Write down every entry below once more, exactly.

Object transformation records
___
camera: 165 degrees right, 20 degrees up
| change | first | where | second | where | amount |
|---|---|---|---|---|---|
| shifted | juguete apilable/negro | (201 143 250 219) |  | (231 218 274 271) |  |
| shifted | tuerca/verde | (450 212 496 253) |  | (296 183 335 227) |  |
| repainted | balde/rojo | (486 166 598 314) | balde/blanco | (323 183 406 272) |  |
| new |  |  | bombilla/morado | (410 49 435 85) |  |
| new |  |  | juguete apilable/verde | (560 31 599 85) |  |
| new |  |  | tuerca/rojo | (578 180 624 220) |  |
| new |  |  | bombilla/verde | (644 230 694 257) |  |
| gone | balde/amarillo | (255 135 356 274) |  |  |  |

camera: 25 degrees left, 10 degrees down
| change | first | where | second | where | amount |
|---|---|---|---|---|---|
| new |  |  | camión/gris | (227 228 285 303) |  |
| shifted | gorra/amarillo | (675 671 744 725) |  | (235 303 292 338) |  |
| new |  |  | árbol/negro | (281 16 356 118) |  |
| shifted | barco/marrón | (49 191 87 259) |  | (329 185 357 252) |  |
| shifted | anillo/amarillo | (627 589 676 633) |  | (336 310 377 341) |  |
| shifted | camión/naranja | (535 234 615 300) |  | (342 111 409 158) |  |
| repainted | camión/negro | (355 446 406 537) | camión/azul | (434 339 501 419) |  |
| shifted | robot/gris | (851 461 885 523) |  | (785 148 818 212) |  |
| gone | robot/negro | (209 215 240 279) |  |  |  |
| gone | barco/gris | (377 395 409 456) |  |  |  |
___
◆ Solution to this task:
camera: 165 degrees right, 20 degrees up
| change | first | where | second | where | amount |
|---|---|---|---|---|---|
| shifted | juguete apilable/negro | (201 143 250 219) |  | (231 218 274 271) |  |
| shifted | tuerca/verde | (450 212 496 253) |  | (296 183 335 227) |  |
| repainted | balde/rojo | (486 166 598 314) | balde/blanco | (323 183 406 272) |  |
| new |  |  | bombilla/morado | (410 49 435 85) |  |
| new |  |  | juguete apilable/verde | (560 31 599 85) |  |
| new |  |  | tuerca/rojo | (578 180 624 220) |  |
| new |  |  | bombilla/verde | (644 230 694 257) |  |
| gone | balde/amarillo | (255 135 356 274) |  |  |  |

camera: 25 degrees left, 10 degrees down
| change | first | where | second | where | amount |
|---|---|---|---|---|---|
| new |  |  | camión/gris | (227 228 285 303) |  |
| shifted | gorra/amarillo | (675 671 744 725) |  | (235 303 292 338) |  |
| new |  |  | árbol/negro | (281 16 356 118) |  |
| shifted | barco/marrón | (49 191 87 259) |  | (329 185 357 252) |  |
| shifted | anillo/amarillo | (627 589 676 633) |  | (336 310 377 341) |  |
| shifted | camión/naranja | (535 234 615 300) |  | (342 111 409 158) |  |
| repainted | camión/negro | (355 446 406 537) | camión/azul | (434 339 501 419) |  |
| shifted | robot/gris | (851 461 885 523) |  | (785 148 818 212) |  |
| gone | robot/negro | (209 215 240 279) |  |  |  |
| gone | barco/gris | (377 395 409 456) |  |  |  |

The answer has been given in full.